(Action item) From the line containing "R11: 1.2k (+9V, n14) -> 1.2k (+9V, n1)" down to the final line of the entries below, restate each line word for word and add nothing.

(Listed records)
◇ ◇ ◇ ◇ ◇
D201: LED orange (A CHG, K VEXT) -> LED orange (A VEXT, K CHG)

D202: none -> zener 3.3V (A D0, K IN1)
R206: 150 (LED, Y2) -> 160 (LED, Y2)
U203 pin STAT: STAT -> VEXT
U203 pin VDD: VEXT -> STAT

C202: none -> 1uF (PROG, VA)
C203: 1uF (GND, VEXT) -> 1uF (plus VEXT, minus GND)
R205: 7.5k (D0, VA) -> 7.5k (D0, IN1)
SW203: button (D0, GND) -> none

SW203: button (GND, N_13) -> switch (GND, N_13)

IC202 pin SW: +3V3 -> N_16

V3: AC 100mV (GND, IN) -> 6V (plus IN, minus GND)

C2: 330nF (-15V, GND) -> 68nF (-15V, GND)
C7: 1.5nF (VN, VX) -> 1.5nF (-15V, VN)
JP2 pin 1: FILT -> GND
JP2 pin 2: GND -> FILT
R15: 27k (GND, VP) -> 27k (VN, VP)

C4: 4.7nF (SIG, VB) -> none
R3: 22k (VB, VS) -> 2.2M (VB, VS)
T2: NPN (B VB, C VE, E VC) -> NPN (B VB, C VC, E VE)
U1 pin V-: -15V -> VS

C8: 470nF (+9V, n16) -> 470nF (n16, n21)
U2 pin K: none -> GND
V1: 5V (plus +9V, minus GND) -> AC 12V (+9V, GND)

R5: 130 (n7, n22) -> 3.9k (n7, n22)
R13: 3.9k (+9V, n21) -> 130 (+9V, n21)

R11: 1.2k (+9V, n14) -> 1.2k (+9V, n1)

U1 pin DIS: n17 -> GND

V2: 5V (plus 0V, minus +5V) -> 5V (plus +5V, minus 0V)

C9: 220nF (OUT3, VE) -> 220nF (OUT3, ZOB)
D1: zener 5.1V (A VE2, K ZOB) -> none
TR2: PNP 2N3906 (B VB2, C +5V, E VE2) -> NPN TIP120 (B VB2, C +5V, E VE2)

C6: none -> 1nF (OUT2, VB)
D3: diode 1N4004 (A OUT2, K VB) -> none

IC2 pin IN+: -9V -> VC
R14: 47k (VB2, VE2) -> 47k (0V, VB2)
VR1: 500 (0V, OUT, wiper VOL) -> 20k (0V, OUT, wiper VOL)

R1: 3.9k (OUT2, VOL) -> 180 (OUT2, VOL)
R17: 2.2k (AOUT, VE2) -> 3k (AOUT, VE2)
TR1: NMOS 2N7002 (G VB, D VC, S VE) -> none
◇ ◇ ◇ ◇ ◇
(Finished exercise)
R11: 1.2k (+9V, n14) -> 1.2k (+9V, n1)

U1 pin DIS: n17 -> GND

V2: 5V (plus 0V, minus +5V) -> 5V (plus +5V, minus 0V)

C9: 220nF (OUT3, VE) -> 220nF (OUT3, ZOB)
D1: zener 5.1V (A VE2, K ZOB) -> none
TR2: PNP 2N3906 (B VB2, C +5V, E VE2) -> NPN TIP120 (B VB2, C +5V, E VE2)

C6: none -> 1nF (OUT2, VB)
D3: diode 1N4004 (A OUT2, K VB) -> none

IC2 pin IN+: -9V -> VC
R14: 47k (VB2, VE2) -> 47k (0V, VB2)
VR1: 500 (0V, OUT, wiper VOL) -> 20k (0V, OUT, wiper VOL)

R1: 3.9k (OUT2, VOL) -> 180 (OUT2, VOL)
R17: 2.2k (AOUT, VE2) -> 3k (AOUT, VE2)
TR1: NMOS 2N7002 (G VB, D VC, S VE) -> none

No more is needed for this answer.